Dataset excerpts →
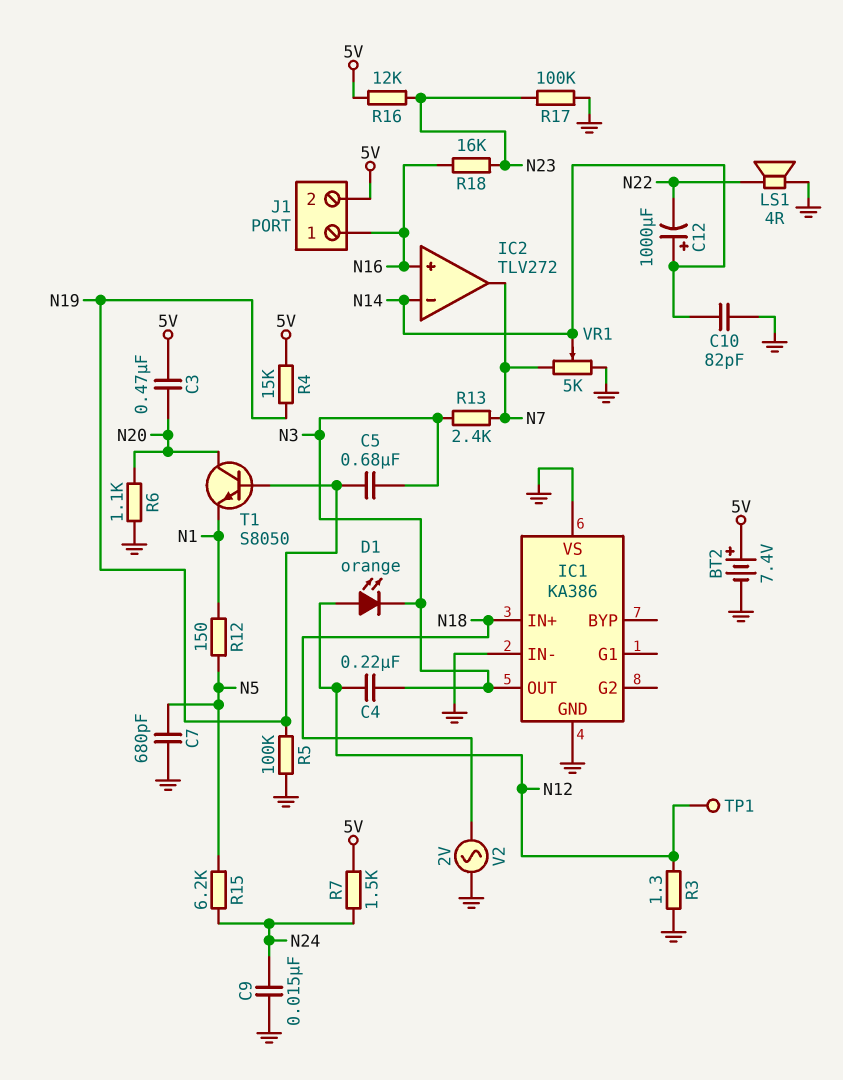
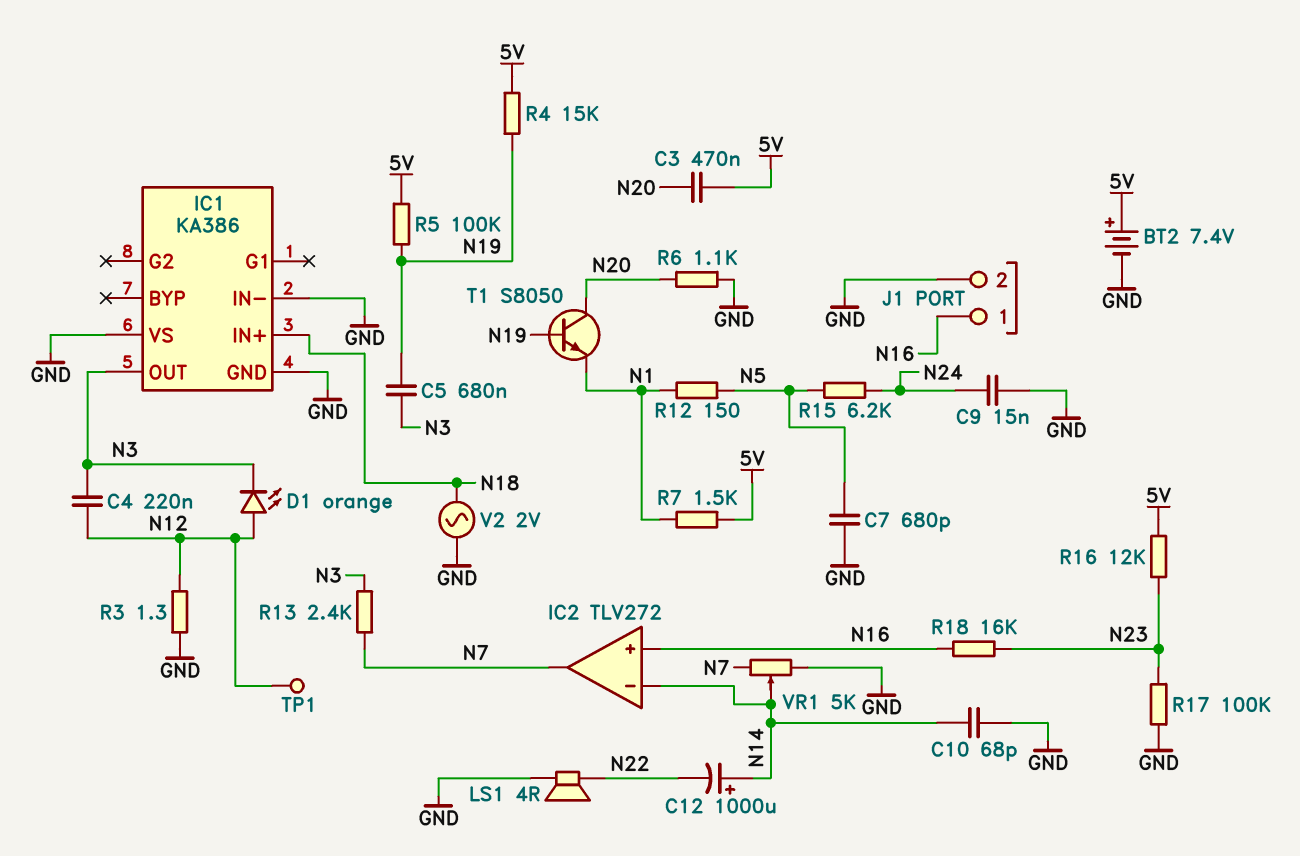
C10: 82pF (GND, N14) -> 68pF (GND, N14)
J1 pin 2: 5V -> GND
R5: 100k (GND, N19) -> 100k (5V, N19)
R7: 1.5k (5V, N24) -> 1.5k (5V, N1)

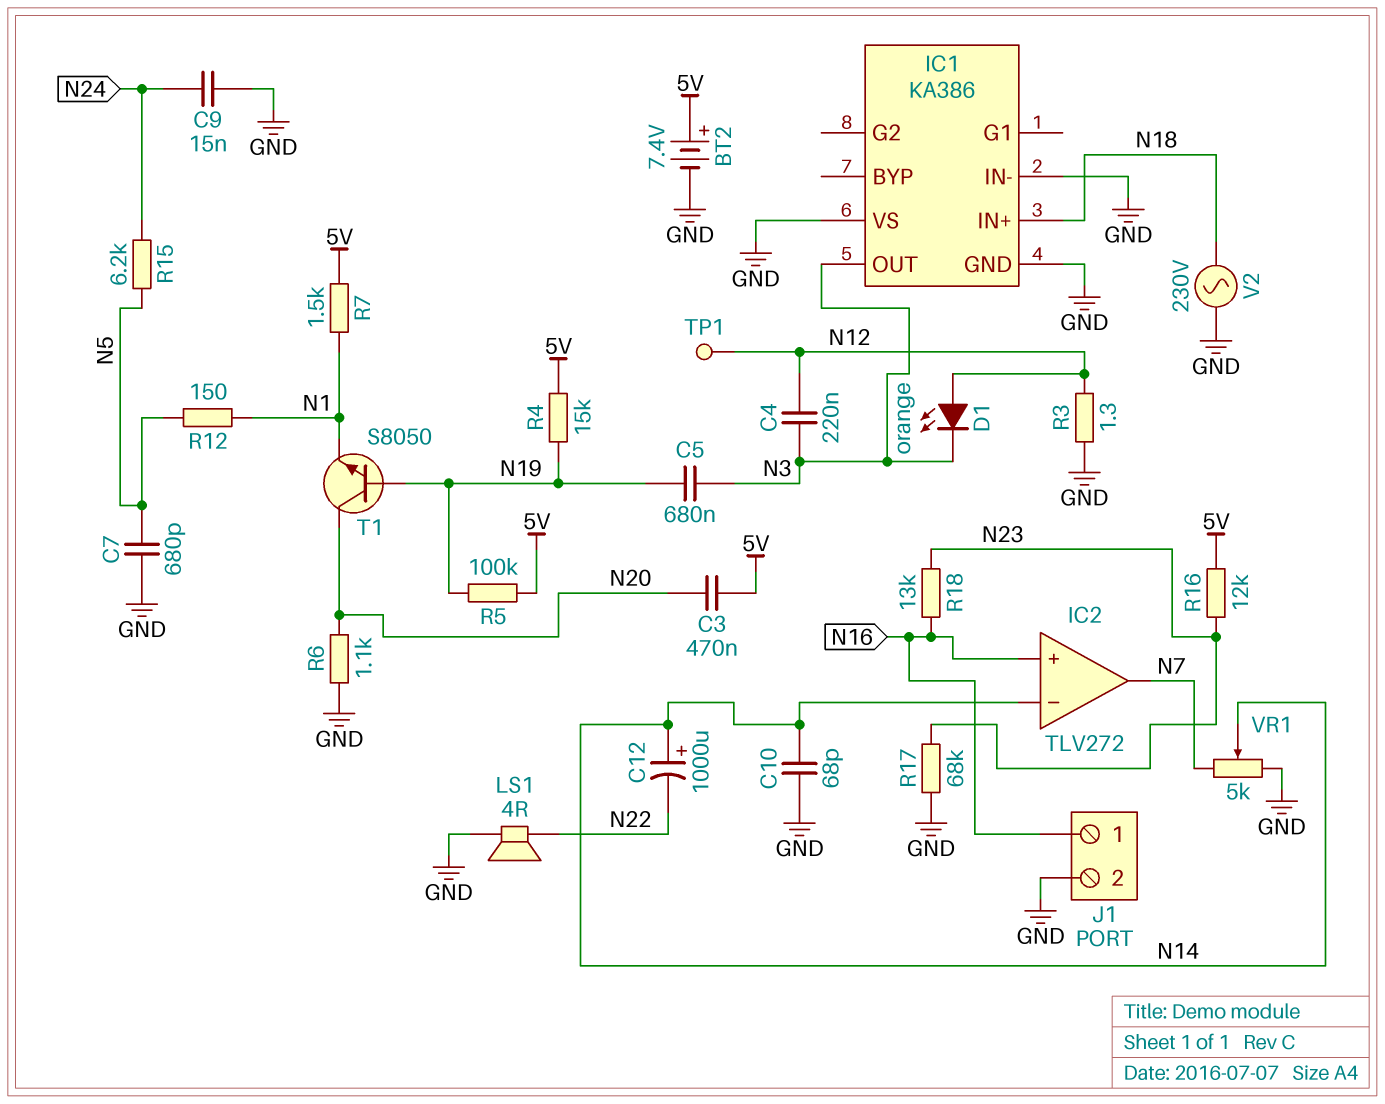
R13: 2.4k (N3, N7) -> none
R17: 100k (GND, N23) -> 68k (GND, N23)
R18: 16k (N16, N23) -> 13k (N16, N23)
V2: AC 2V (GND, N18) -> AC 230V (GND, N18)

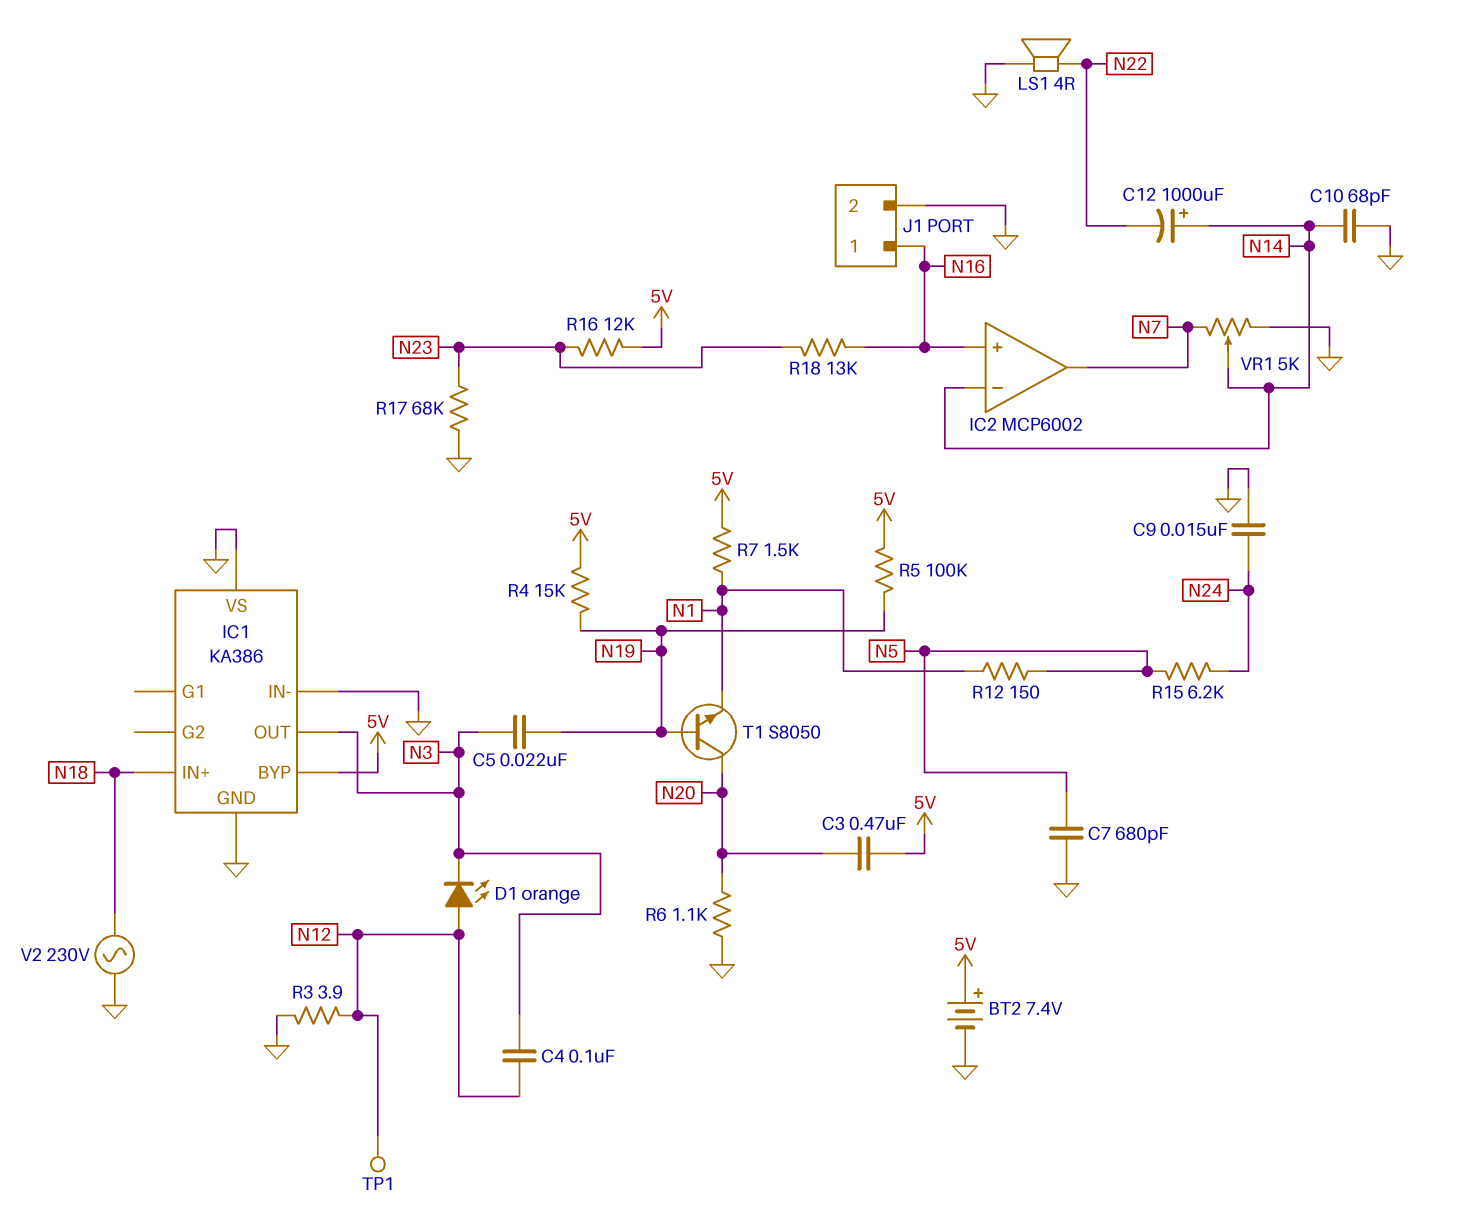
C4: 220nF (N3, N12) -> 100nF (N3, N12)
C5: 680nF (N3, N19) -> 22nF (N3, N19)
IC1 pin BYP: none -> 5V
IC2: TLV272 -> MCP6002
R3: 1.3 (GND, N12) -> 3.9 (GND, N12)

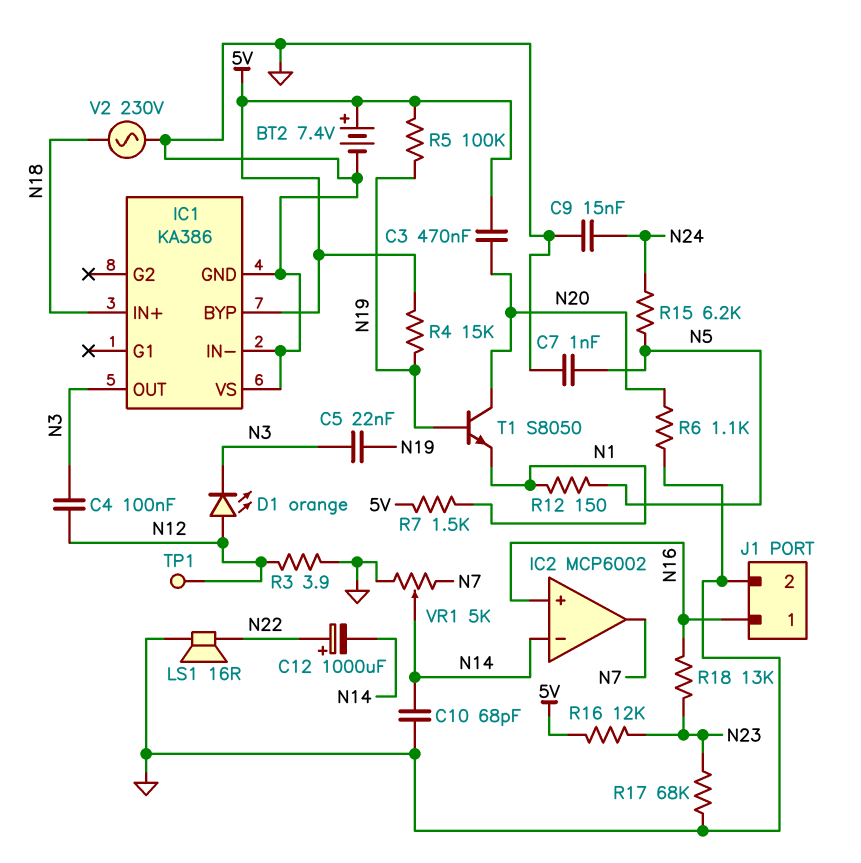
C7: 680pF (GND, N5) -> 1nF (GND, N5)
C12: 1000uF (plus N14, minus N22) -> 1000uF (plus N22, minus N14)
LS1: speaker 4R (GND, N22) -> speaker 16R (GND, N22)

PROBLEM → All lines from the one holding "R13: 2.4k (N3, N7) -> none" through the last line of the records need to be copied exactly, both ends included, and the pictures left behind.

YOUR RESPONSE →
R13: 2.4k (N3, N7) -> none
R17: 100k (GND, N23) -> 68k (GND, N23)
R18: 16k (N16, N23) -> 13k (N16, N23)
V2: AC 2V (GND, N18) -> AC 230V (GND, N18)

C4: 220nF (N3, N12) -> 100nF (N3, N12)
C5: 680nF (N3, N19) -> 22nF (N3, N19)
IC1 pin BYP: none -> 5V
IC2: TLV272 -> MCP6002
R3: 1.3 (GND, N12) -> 3.9 (GND, N12)

C7: 680pF (GND, N5) -> 1nF (GND, N5)
C12: 1000uF (plus N14, minus N22) -> 1000uF (plus N22, minus N14)
LS1: speaker 4R (GND, N22) -> speaker 16R (GND, N22)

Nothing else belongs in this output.